[[ Source records, beginning ]]
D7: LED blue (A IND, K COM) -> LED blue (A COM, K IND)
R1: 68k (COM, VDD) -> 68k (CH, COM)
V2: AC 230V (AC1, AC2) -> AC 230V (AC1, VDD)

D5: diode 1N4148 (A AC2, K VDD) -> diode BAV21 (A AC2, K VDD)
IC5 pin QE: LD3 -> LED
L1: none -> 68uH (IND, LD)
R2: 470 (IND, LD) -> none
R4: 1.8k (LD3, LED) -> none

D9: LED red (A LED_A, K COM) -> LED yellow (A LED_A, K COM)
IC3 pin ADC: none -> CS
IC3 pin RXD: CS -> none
[[ Source records, end ]]
[[ Source records, beginning ]]
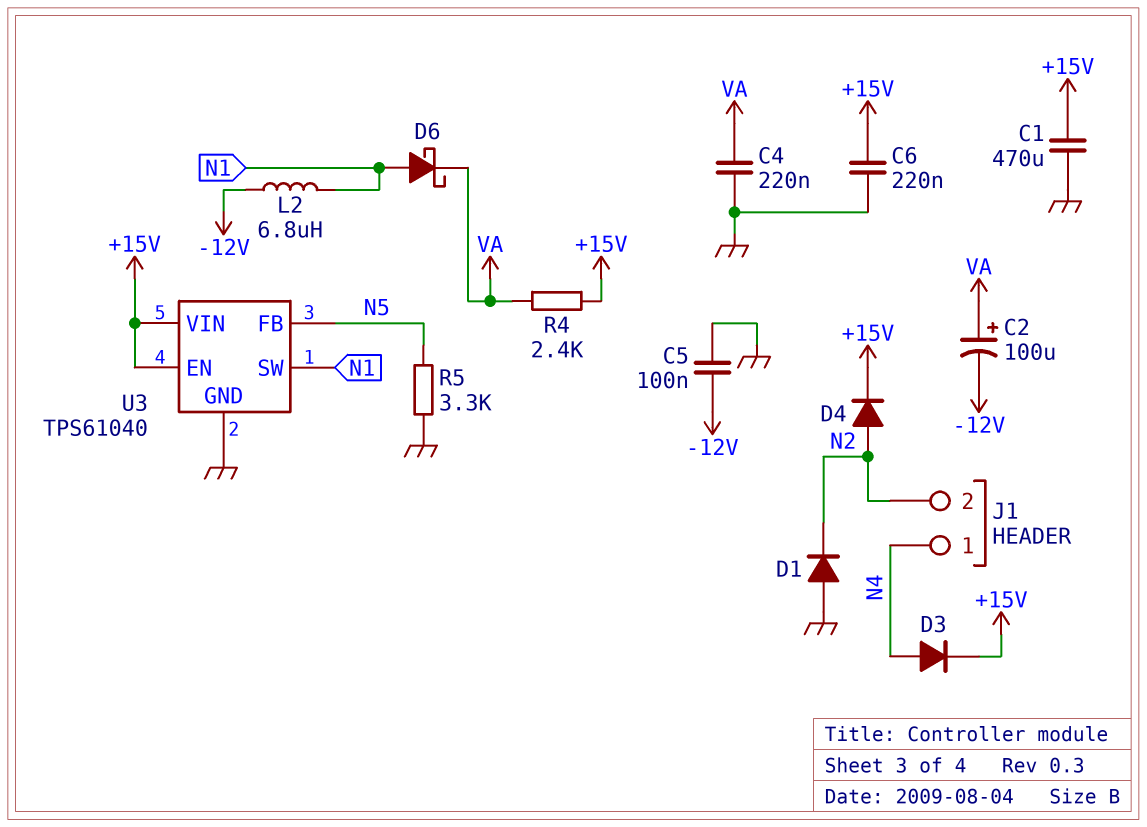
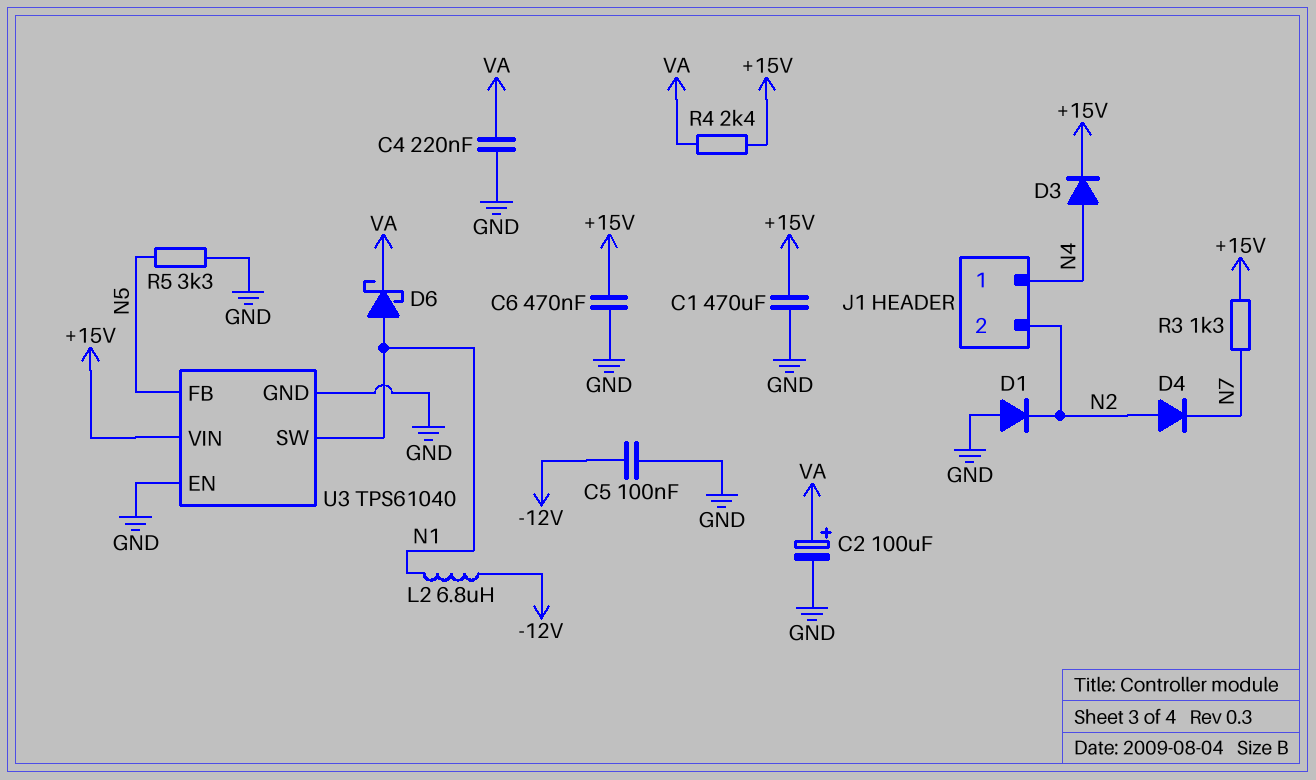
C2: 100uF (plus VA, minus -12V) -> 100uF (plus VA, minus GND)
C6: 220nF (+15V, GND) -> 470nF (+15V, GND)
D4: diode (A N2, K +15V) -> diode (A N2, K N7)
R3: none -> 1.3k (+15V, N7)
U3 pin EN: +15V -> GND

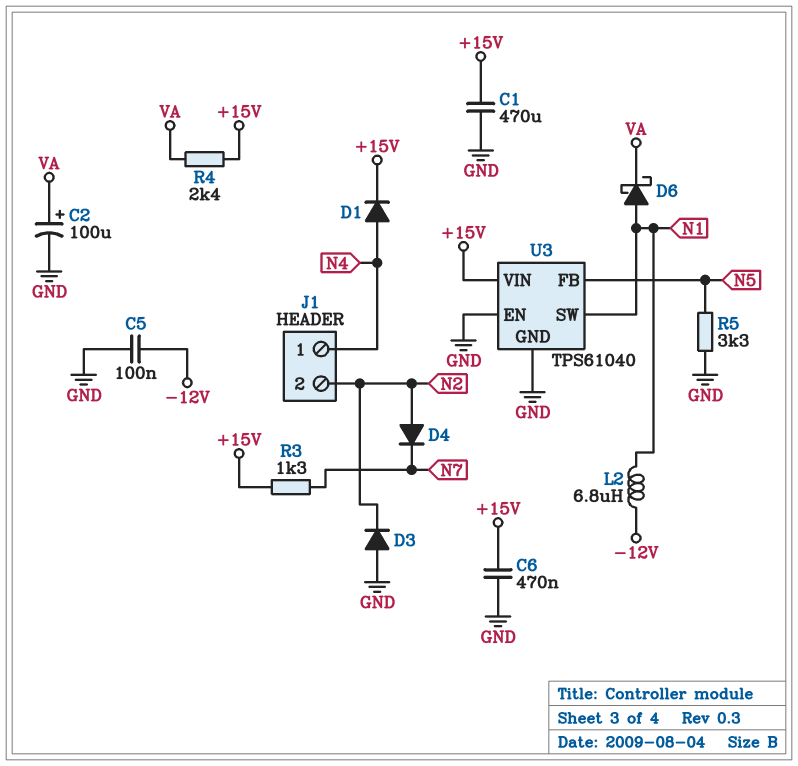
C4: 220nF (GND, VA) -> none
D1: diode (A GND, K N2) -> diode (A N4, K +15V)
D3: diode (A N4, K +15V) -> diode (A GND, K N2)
[[ Source records, end ]]
[[ Source records, beginning ]]
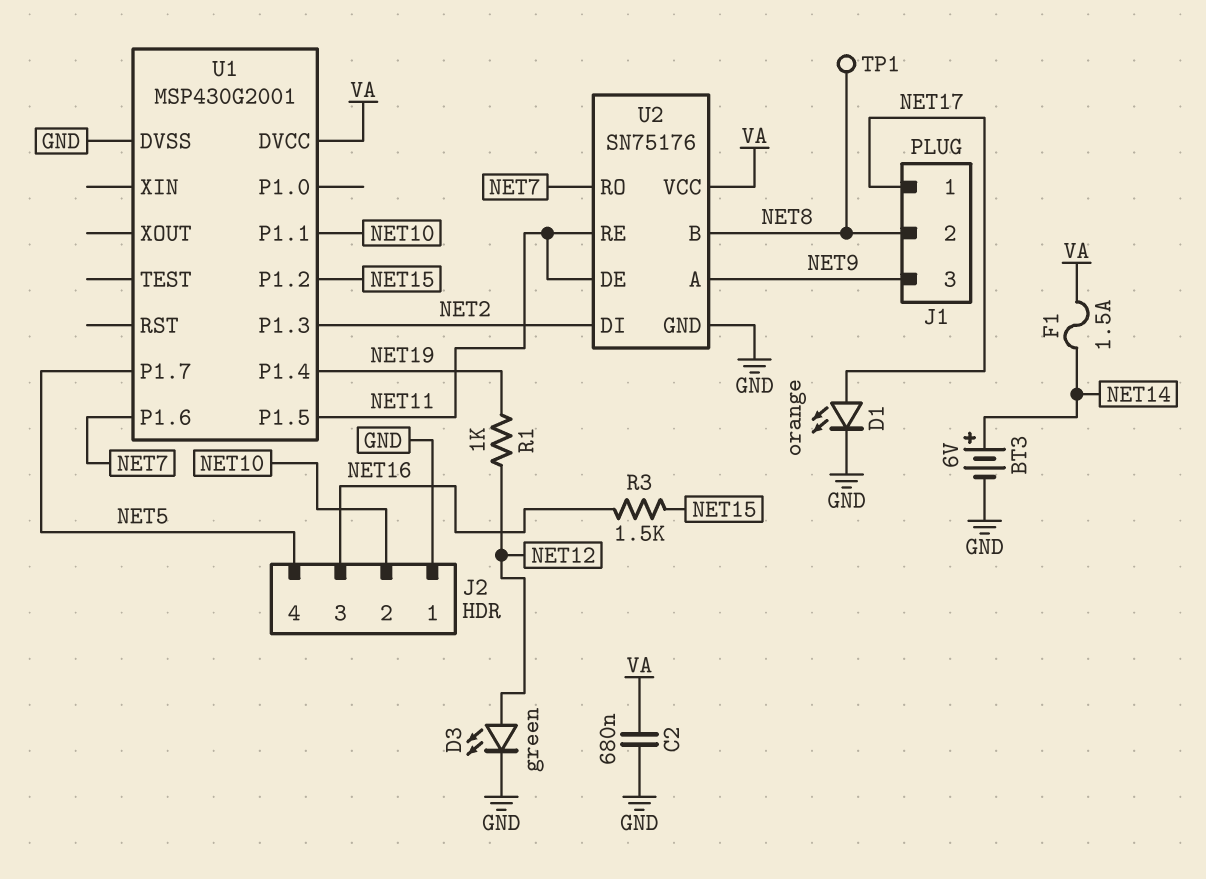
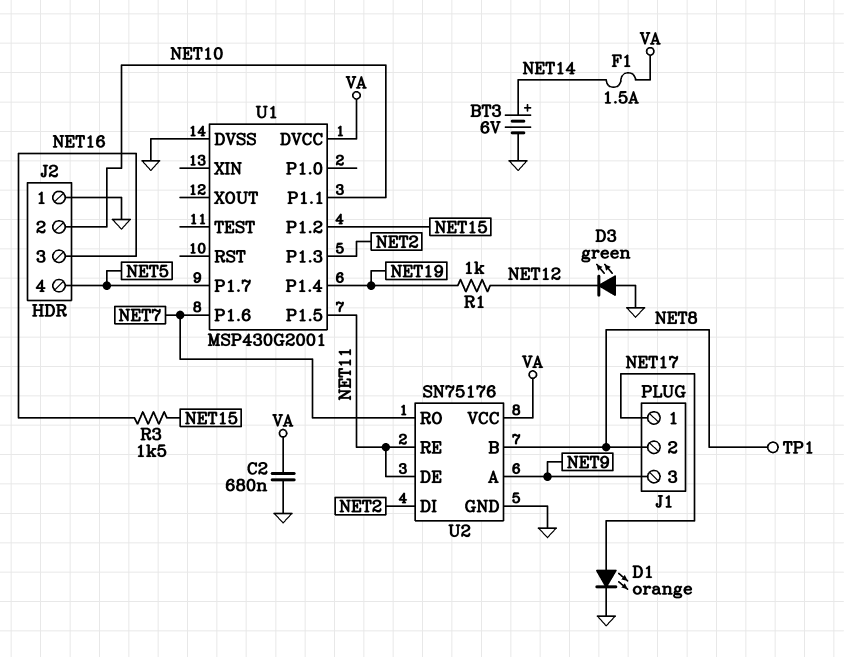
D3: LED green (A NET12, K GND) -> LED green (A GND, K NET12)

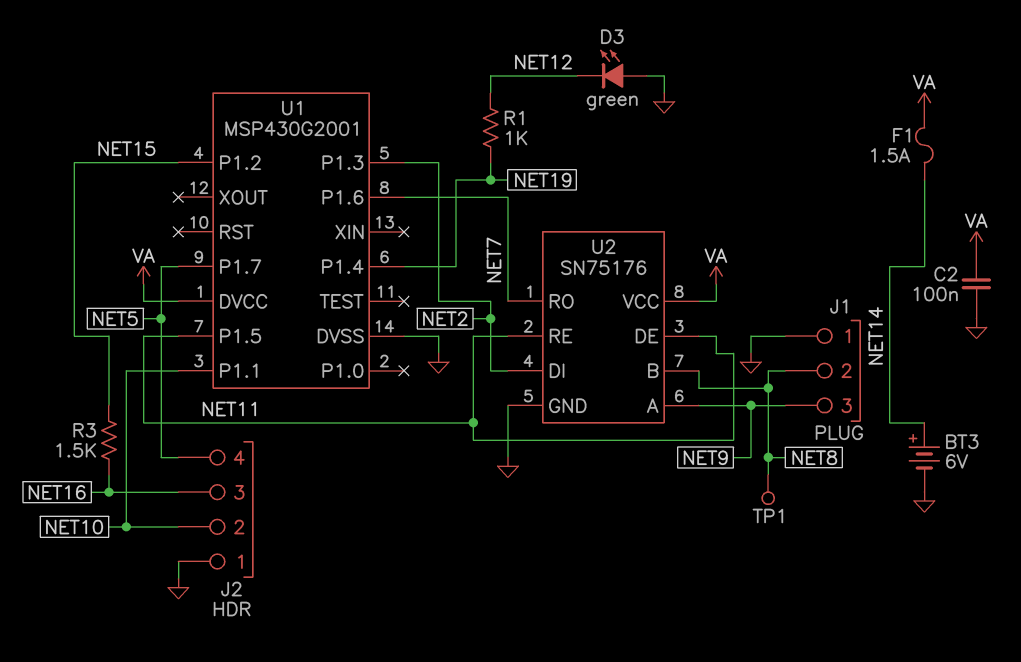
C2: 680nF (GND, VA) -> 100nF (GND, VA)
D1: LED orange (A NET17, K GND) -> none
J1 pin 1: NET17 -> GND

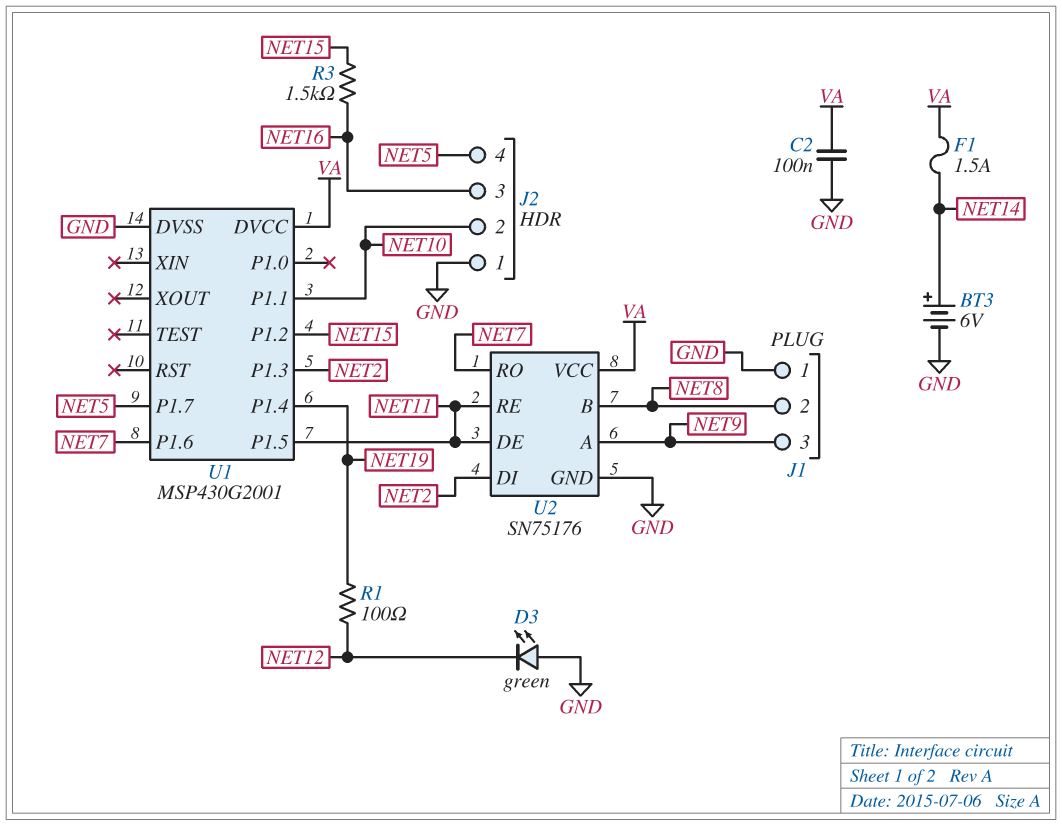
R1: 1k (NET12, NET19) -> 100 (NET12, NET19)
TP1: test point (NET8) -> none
[[ Source records, end ]]
What to do: Set down again, word for word, every line from the one with "C2: 680nF (GND, VA) -> 100nF (GND, VA)" to the one with "TP1: test point (NET8) -> none" in the entries above, and omit the pictures.

Response to this exercise:
C2: 680nF (GND, VA) -> 100nF (GND, VA)
D1: LED orange (A NET17, K GND) -> none
J1 pin 1: NET17 -> GND

R1: 1k (NET12, NET19) -> 100 (NET12, NET19)
TP1: test point (NET8) -> none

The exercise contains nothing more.